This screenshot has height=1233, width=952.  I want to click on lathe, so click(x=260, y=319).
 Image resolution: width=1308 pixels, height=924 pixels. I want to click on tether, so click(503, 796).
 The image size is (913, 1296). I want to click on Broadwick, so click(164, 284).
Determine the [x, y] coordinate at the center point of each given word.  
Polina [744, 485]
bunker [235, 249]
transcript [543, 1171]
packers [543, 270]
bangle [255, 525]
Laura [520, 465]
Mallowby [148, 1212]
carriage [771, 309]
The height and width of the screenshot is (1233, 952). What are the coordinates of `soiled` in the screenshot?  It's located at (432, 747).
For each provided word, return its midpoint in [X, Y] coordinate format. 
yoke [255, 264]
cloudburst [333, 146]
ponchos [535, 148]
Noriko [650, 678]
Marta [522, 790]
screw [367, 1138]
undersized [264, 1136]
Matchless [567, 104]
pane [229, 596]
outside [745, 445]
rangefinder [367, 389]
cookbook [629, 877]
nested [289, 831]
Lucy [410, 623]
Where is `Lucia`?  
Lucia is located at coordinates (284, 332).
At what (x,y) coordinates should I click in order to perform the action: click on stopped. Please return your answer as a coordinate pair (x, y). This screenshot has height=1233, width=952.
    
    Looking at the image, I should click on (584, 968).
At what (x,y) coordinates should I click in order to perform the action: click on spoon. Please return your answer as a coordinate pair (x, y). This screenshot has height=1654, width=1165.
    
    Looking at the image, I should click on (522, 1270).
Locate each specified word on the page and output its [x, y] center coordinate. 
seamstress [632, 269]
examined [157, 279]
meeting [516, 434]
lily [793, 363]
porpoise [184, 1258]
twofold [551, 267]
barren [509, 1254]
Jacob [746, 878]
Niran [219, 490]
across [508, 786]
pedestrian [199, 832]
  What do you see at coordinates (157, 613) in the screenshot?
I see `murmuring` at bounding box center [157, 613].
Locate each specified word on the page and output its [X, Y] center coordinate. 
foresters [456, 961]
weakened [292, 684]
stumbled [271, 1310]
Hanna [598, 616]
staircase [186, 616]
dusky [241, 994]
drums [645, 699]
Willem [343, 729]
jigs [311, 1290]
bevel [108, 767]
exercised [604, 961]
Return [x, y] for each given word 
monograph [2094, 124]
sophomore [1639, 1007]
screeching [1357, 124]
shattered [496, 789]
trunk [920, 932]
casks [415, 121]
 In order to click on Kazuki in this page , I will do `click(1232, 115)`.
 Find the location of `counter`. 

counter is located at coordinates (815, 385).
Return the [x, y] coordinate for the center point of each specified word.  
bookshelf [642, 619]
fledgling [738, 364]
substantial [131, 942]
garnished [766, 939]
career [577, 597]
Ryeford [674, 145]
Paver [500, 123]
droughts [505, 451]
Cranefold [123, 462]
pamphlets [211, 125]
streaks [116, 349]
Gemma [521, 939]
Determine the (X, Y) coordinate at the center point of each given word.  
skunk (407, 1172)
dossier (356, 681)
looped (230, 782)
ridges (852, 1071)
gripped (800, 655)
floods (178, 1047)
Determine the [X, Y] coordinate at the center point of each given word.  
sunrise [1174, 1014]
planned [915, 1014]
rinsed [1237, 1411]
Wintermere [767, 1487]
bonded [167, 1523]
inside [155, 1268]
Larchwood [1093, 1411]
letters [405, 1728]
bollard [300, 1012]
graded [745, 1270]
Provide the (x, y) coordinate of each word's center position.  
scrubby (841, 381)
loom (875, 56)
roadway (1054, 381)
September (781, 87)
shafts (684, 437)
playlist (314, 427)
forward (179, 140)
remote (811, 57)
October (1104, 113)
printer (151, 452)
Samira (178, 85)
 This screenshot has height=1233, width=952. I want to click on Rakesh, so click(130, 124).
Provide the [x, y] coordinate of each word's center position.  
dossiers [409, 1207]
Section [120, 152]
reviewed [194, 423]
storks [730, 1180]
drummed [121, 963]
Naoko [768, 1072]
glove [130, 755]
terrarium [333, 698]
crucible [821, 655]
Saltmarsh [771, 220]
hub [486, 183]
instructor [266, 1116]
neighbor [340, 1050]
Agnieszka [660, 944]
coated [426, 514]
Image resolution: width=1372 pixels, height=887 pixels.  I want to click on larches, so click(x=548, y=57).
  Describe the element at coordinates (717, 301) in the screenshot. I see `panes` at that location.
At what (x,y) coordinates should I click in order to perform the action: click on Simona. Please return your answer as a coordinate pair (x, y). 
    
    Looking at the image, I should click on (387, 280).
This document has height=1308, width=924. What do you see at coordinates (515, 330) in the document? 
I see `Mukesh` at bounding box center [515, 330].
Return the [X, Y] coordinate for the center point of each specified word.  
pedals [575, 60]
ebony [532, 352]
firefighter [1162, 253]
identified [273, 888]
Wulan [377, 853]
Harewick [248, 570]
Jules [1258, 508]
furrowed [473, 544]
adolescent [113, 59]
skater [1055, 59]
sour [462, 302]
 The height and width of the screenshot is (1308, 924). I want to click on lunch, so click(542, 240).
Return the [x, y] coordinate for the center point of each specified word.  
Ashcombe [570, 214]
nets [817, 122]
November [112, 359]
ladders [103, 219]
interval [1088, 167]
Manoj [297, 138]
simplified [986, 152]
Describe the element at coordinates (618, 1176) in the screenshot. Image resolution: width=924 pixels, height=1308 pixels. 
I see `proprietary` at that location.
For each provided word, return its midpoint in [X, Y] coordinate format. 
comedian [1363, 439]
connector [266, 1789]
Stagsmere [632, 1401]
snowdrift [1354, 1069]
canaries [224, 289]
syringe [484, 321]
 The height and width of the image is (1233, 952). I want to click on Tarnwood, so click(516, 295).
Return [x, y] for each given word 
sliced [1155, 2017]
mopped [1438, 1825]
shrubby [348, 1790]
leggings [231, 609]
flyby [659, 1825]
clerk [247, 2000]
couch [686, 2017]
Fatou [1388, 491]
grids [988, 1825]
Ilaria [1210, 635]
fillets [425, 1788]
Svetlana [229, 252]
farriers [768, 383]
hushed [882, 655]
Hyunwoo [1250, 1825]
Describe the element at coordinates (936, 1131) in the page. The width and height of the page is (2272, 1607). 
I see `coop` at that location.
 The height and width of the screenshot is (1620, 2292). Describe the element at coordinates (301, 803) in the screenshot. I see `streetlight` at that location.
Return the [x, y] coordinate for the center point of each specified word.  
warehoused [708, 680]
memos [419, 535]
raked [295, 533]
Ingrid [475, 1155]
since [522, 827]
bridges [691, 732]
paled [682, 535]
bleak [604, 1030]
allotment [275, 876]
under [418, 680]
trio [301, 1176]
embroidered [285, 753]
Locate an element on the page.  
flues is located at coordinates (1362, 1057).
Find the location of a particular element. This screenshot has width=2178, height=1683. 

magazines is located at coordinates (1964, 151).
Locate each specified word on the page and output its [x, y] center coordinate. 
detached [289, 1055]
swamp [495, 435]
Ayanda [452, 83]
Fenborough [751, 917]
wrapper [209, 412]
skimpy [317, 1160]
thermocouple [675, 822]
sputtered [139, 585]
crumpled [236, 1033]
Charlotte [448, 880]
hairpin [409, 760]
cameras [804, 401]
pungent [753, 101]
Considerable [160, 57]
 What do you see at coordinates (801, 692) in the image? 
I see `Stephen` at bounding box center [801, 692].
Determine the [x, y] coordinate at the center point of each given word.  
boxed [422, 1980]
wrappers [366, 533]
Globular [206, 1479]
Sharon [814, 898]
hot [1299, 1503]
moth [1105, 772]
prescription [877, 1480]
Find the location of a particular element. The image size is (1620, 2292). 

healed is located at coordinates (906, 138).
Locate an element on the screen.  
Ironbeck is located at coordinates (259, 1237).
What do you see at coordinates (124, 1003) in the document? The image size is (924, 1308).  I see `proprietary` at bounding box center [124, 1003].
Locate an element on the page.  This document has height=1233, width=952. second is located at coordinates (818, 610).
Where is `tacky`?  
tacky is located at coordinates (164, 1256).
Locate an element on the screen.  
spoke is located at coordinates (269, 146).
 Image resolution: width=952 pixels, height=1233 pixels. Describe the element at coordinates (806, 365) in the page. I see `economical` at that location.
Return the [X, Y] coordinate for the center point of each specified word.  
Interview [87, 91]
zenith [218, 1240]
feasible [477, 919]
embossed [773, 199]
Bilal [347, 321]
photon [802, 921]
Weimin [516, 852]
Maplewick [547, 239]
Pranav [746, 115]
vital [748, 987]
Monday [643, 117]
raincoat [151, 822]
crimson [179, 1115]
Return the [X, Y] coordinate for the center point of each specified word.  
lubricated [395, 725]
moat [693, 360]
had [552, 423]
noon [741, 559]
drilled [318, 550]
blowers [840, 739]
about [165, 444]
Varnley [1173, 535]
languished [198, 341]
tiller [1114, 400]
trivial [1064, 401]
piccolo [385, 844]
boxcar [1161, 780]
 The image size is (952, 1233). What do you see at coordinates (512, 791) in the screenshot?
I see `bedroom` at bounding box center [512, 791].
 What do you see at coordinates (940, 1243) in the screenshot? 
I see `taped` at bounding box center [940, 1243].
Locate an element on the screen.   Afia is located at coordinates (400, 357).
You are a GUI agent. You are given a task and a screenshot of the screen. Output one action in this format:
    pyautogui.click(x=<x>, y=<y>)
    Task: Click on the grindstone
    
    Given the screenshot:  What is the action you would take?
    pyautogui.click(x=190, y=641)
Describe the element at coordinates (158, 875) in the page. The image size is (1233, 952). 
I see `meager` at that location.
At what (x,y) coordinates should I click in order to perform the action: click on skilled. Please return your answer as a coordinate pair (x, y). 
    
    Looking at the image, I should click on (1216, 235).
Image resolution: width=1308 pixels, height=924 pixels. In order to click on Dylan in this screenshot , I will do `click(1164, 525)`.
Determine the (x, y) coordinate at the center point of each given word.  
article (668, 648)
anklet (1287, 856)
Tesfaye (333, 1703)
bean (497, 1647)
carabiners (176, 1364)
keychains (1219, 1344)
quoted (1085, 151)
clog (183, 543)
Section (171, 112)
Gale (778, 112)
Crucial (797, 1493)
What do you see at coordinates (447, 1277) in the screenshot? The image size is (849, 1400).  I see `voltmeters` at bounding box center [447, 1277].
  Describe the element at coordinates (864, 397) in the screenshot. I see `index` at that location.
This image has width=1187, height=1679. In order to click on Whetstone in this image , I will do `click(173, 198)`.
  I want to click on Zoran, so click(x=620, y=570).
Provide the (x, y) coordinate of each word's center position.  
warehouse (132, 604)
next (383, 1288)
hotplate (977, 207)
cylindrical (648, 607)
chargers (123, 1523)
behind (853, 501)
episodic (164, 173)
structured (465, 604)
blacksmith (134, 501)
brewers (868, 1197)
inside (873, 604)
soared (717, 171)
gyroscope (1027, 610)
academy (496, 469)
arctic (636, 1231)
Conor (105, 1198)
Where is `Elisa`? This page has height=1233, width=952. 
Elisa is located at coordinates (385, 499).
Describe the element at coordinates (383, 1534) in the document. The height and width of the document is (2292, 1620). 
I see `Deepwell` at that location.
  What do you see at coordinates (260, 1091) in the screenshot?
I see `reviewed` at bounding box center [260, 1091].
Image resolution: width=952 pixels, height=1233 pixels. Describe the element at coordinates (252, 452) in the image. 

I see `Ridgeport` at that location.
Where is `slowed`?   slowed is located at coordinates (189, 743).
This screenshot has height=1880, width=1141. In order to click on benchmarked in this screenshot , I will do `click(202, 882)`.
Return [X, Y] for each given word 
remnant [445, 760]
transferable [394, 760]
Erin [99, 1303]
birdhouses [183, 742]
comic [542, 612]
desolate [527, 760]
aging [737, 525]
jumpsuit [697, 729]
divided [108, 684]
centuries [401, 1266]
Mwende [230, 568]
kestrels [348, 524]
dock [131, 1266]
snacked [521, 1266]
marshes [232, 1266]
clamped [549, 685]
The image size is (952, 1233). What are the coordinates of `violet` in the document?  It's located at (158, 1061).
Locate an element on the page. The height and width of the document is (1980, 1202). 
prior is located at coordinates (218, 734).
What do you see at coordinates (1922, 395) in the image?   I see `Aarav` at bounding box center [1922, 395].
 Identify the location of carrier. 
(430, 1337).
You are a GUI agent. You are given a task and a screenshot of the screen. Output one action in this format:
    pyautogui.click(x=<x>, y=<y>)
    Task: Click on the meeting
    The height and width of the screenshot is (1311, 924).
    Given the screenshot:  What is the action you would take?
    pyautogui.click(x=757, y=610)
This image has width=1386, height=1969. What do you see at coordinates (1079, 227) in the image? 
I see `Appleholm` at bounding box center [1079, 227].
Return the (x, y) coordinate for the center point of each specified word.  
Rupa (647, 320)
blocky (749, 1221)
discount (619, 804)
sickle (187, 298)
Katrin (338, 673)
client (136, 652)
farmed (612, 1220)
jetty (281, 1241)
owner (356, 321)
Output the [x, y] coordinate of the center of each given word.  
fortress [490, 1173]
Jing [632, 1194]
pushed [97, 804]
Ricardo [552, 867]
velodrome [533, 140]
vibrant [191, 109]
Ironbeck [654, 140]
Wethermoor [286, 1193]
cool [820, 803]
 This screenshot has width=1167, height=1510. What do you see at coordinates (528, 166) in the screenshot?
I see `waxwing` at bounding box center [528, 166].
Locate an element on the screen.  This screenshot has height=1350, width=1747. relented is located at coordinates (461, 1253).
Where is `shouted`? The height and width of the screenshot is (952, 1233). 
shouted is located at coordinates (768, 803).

::::::

WHAT IS NEEDED:
Reproduce the stretch of the listing above, from the line containing "Sharon [814, 898]" through the line containing "Ironbeck is located", including both of those lines.

COMPLETE OUTPUT:
Sharon [814, 898]
hot [1299, 1503]
moth [1105, 772]
prescription [877, 1480]
Find the location of a particular element. The image size is (1620, 2292). 

healed is located at coordinates (906, 138).
Locate an element on the screen.  
Ironbeck is located at coordinates (259, 1237).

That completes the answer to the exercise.